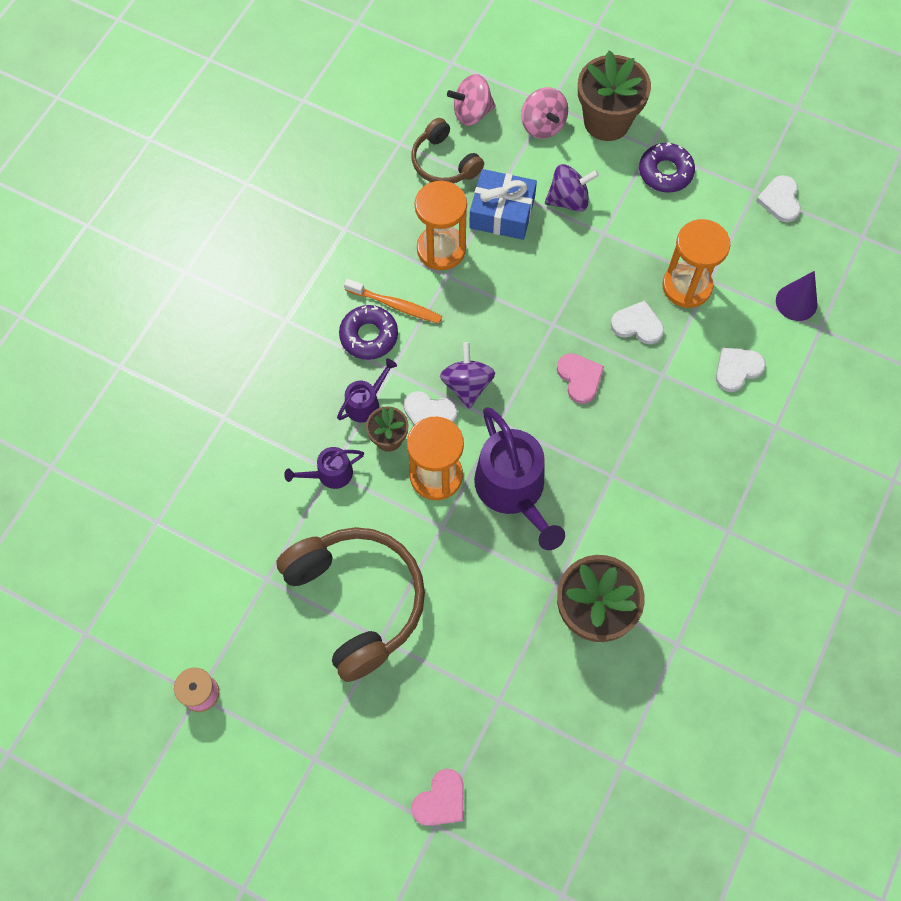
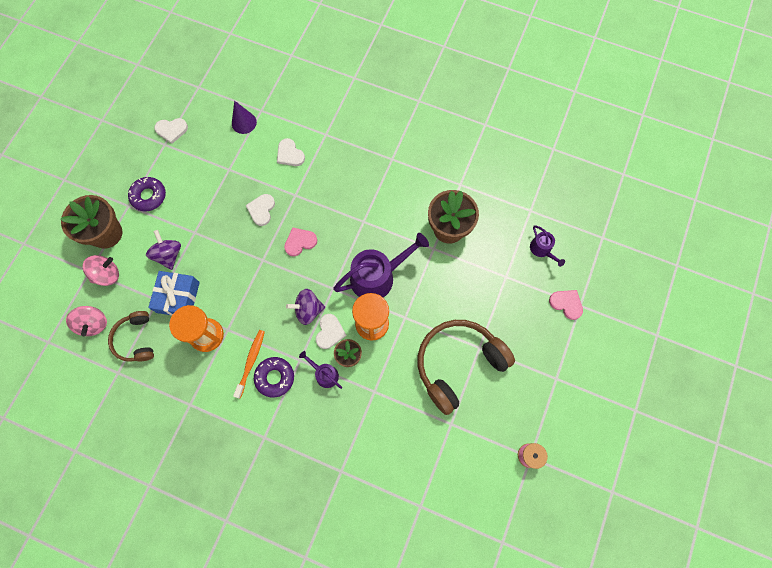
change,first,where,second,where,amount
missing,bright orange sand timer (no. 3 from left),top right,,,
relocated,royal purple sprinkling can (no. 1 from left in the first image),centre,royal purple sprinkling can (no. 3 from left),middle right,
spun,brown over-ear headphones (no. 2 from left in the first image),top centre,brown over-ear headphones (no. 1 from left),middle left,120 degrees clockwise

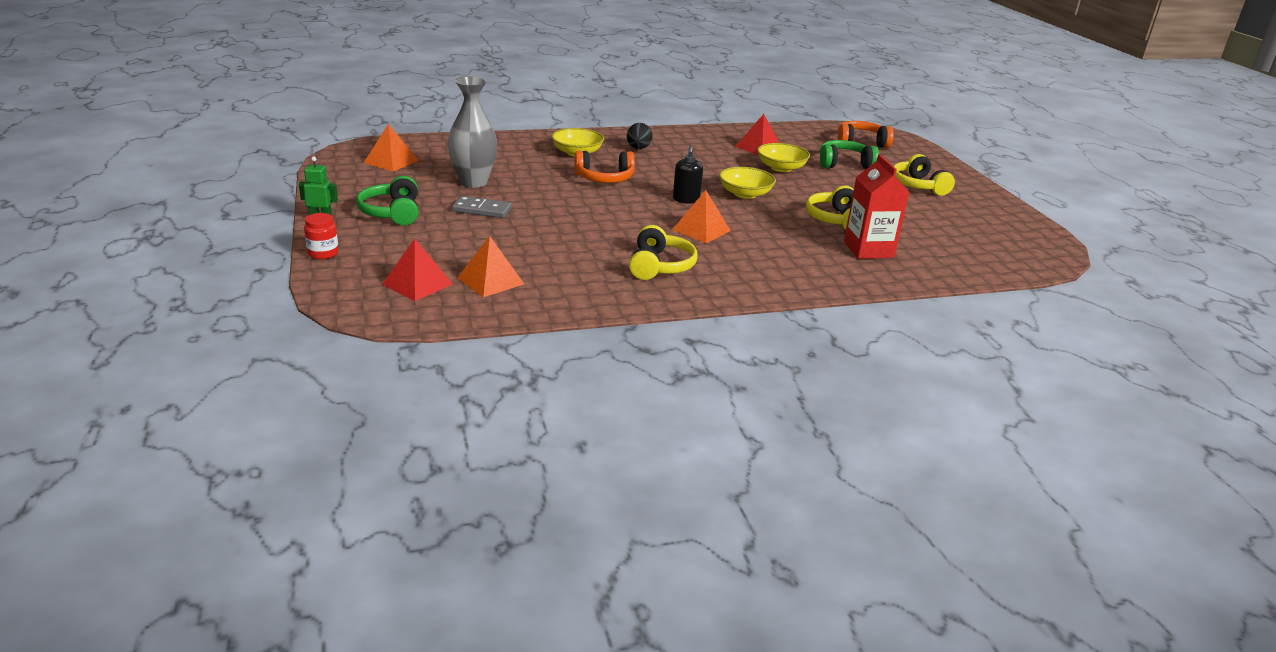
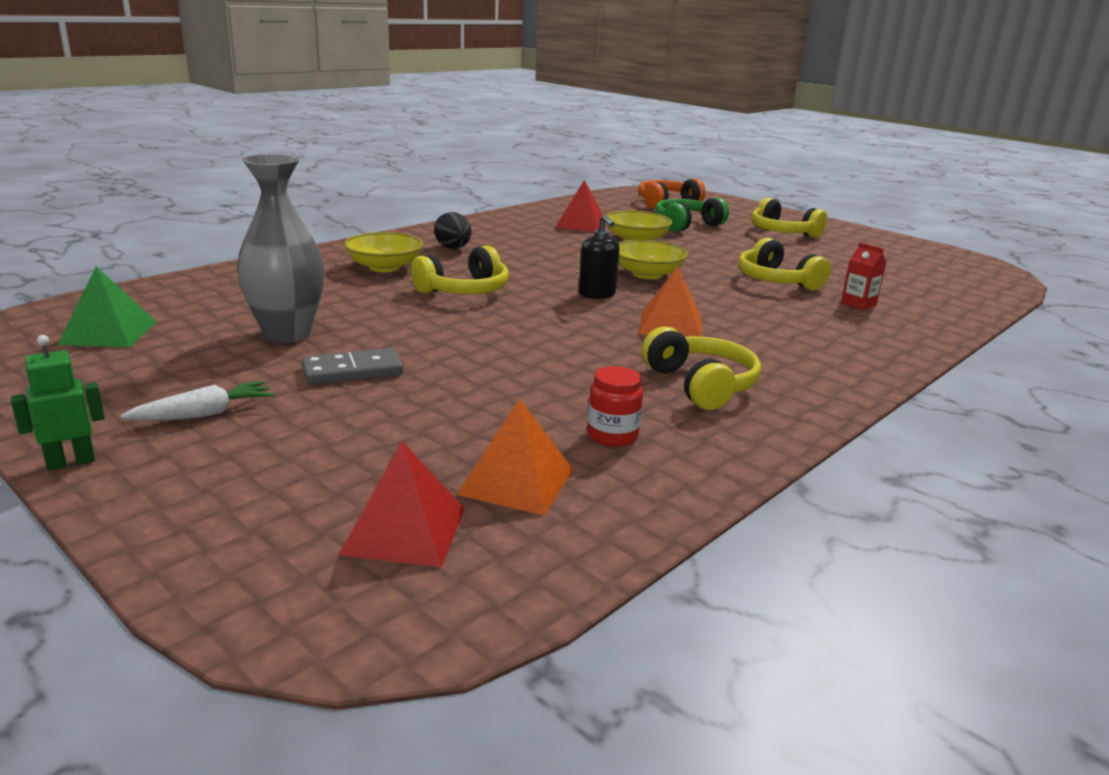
change,first,where,second,where,amount
relocated,red jar,middle left,,centre,
exchanged,leaf-green over-ear headphones (no. 1 from left),top left,pure white toy carrot,middle left,
colour,bright orange solid pyramid (no. 1 from left),top left,leaf-green solid pyramid,middle left,
colour,bright orange over-ear headphones (no. 1 from left),top centre,golden over-ear headphones (no. 1 from left),centre,
size,red carton,top right,,middle right,x0.51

# # #

EXERCISE PROMPT.
The goal is an exact reprint of the entries, leaving out the pictures.

REPLY TO THE EXERCISE.
change,first,where,second,where,amount
missing,bright orange sand timer (no. 3 from left),top right,,,
relocated,royal purple sprinkling can (no. 1 from left in the first image),centre,royal purple sprinkling can (no. 3 from left),middle right,
spun,brown over-ear headphones (no. 2 from left in the first image),top centre,brown over-ear headphones (no. 1 from left),middle left,120 degrees clockwise

change,first,where,second,where,amount
relocated,red jar,middle left,,centre,
exchanged,leaf-green over-ear headphones (no. 1 from left),top left,pure white toy carrot,middle left,
colour,bright orange solid pyramid (no. 1 from left),top left,leaf-green solid pyramid,middle left,
colour,bright orange over-ear headphones (no. 1 from left),top centre,golden over-ear headphones (no. 1 from left),centre,
size,red carton,top right,,middle right,x0.51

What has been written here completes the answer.